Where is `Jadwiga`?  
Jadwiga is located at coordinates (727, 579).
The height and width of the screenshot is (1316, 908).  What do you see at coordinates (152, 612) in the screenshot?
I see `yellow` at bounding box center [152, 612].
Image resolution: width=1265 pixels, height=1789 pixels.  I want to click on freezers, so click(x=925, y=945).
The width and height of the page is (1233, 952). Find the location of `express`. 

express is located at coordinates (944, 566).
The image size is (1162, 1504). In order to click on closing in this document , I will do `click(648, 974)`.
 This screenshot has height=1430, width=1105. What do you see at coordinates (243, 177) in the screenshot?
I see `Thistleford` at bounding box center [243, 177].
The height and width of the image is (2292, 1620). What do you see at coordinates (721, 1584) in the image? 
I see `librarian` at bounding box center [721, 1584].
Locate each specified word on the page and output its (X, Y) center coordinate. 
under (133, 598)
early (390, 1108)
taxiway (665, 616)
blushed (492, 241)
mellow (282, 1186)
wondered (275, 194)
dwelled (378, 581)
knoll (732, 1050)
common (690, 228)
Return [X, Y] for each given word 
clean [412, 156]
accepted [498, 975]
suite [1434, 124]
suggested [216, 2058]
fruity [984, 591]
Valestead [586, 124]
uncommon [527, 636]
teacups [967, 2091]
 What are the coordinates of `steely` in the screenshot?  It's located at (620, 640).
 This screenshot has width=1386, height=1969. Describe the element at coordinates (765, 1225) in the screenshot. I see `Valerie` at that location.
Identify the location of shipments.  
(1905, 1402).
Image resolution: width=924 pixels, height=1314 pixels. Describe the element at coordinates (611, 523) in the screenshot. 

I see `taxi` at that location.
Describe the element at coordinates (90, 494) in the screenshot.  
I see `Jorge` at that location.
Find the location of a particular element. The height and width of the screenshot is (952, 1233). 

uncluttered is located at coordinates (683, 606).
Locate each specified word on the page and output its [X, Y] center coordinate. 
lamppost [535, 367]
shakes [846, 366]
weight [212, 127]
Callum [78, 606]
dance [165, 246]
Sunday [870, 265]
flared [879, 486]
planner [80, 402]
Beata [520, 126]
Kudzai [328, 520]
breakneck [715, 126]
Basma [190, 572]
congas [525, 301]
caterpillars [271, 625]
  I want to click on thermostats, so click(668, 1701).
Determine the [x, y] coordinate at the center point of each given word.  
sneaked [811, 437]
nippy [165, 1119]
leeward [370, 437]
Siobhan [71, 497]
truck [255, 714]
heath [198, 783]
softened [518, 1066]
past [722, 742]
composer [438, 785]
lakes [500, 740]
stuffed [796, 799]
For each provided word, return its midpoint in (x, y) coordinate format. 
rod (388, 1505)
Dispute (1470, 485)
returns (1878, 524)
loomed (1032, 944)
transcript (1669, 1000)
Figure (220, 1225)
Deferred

━━━━━━━━

## WORK INSTRUCTIONS
Rewrite the lines from the one containing "The image size" through the one containing "(1905, 1402).", changing "shipments" to "deliveries" and leaving everything else as it is.

## RESULT FOR THIS TASK
The image size is (1162, 1504). In order to click on closing in this document , I will do `click(648, 974)`.
 This screenshot has height=1430, width=1105. What do you see at coordinates (243, 177) in the screenshot?
I see `Thistleford` at bounding box center [243, 177].
The height and width of the image is (2292, 1620). What do you see at coordinates (721, 1584) in the image? 
I see `librarian` at bounding box center [721, 1584].
Locate each specified word on the page and output its (X, Y) center coordinate. 
under (133, 598)
early (390, 1108)
taxiway (665, 616)
blushed (492, 241)
mellow (282, 1186)
wondered (275, 194)
dwelled (378, 581)
knoll (732, 1050)
common (690, 228)
Return [X, Y] for each given word 
clean [412, 156]
accepted [498, 975]
suite [1434, 124]
suggested [216, 2058]
fruity [984, 591]
Valestead [586, 124]
uncommon [527, 636]
teacups [967, 2091]
 What are the coordinates of `steely` in the screenshot?  It's located at (620, 640).
 This screenshot has width=1386, height=1969. Describe the element at coordinates (765, 1225) in the screenshot. I see `Valerie` at that location.
Identify the location of deliveries.  
(1905, 1402).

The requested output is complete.